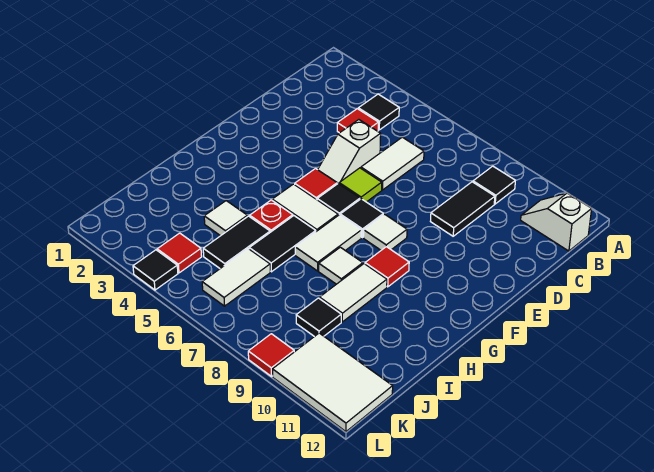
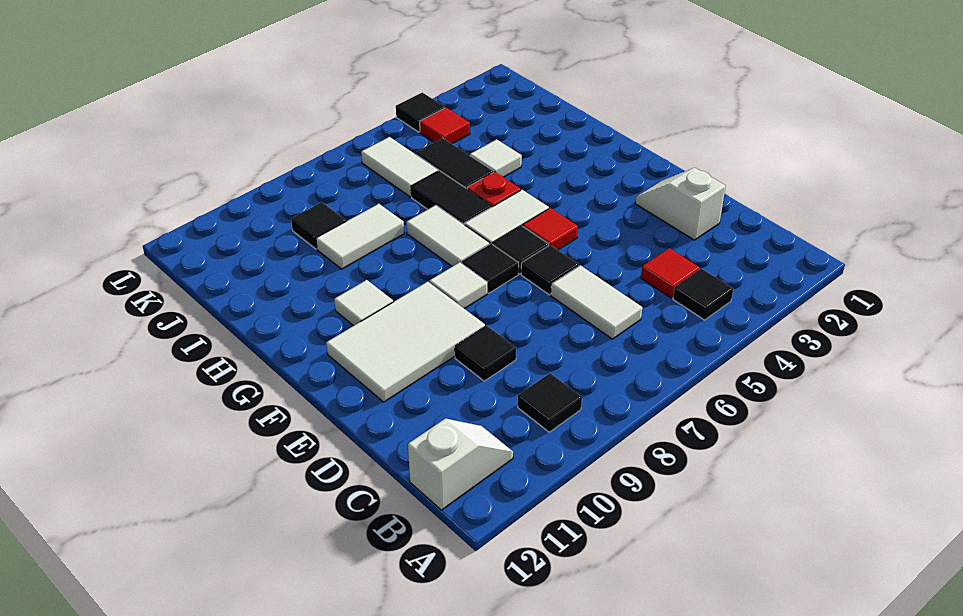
black tile C9:D9 level 1 -> black tile D9 level 1
white slope D5:E5 level 1 top D -> white slope D2:E2 level 1 top D
lime tile E6 level 1 -> black tile E6 level 1
red tile G9 level 1 -> none
white tile H8 level 1 -> white tile G10 level 1
white tile H9:I9 level 1 -> white tile I8:I9 level 1
white tile K10:L12 level 1 -> white tile E9:F11 level 1
red tile L9 level 1 -> none

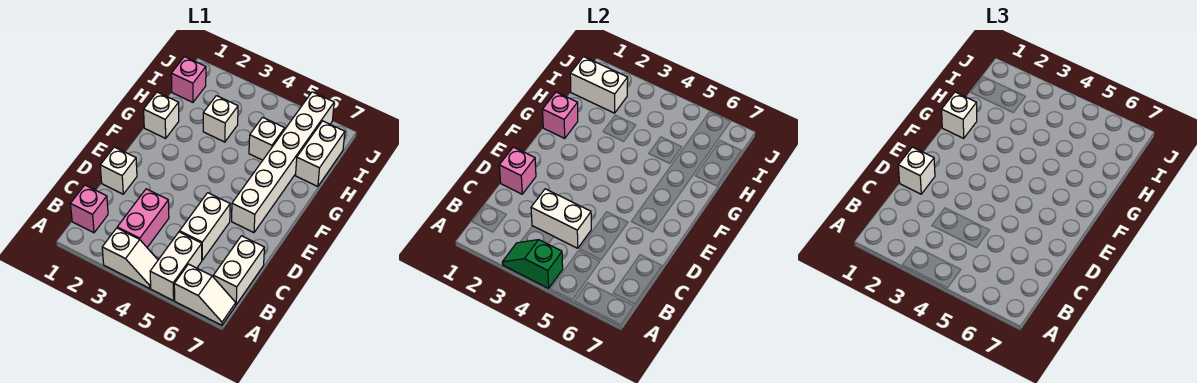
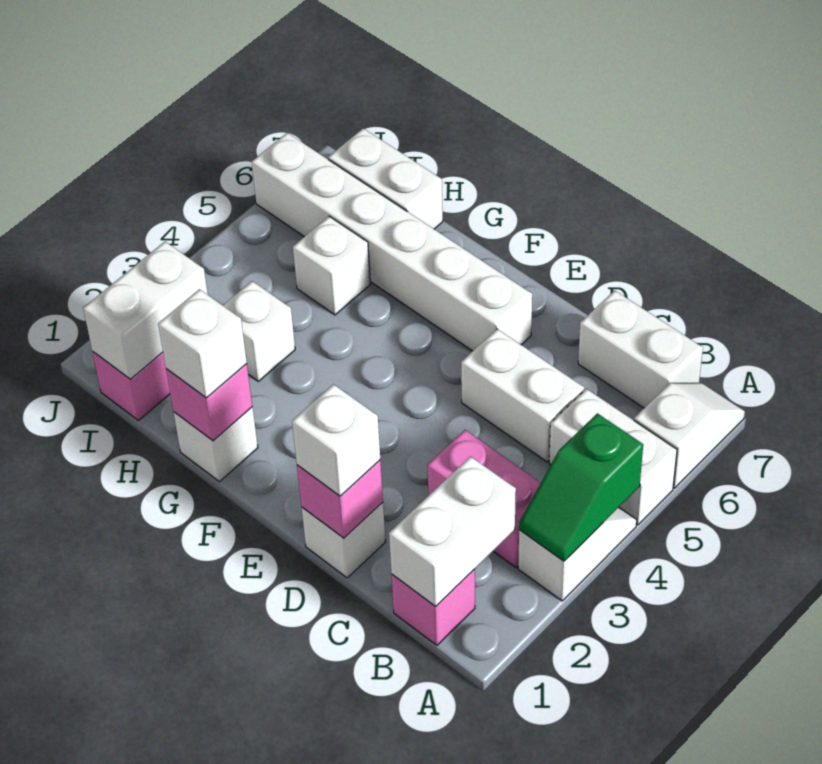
white brick C3:C4 level 2 -> white brick B1:B2 level 2

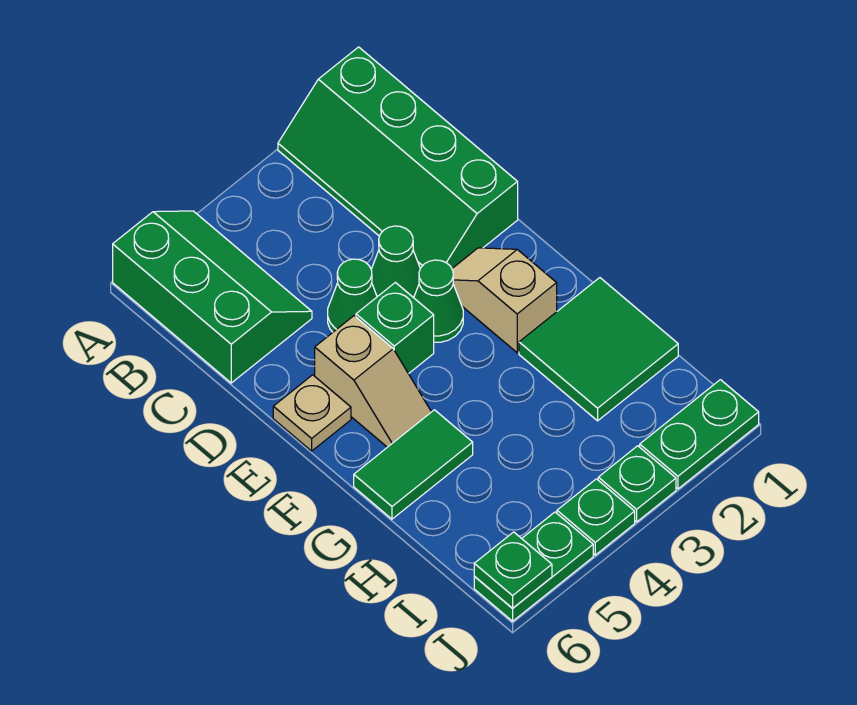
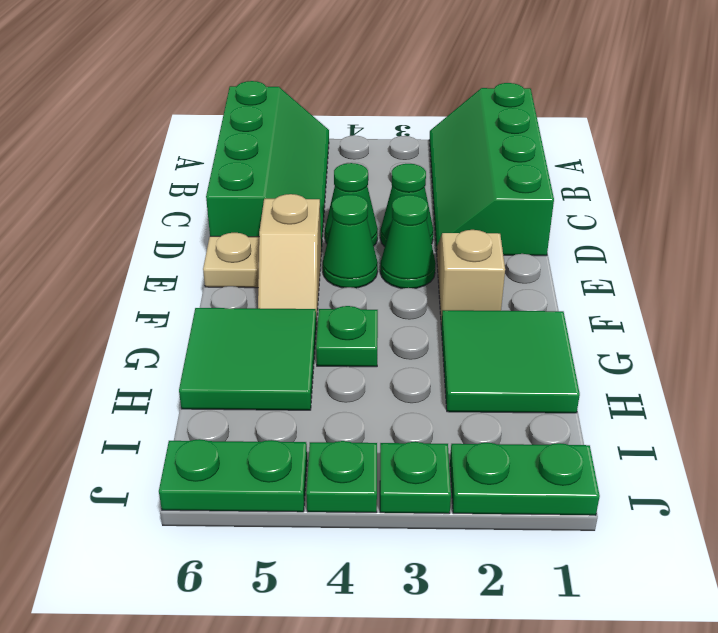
green slope A5:C6 level 1 top 6 -> green slope A5:D6 level 1 top 6
green brick E4 level 1 -> green cone E4 level 1
green tile G5:G6 level 1 -> green tile G5:H6 level 1
green plate J6 level 2 -> green plate G4 level 1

------------

[Exercise requirements] Every line above that holds the word "slope" is to be found and copied.

[Result]
white slope D5:E5 level 1 top D -> white slope D2:E2 level 1 top D
green slope A5:C6 level 1 top 6 -> green slope A5:D6 level 1 top 6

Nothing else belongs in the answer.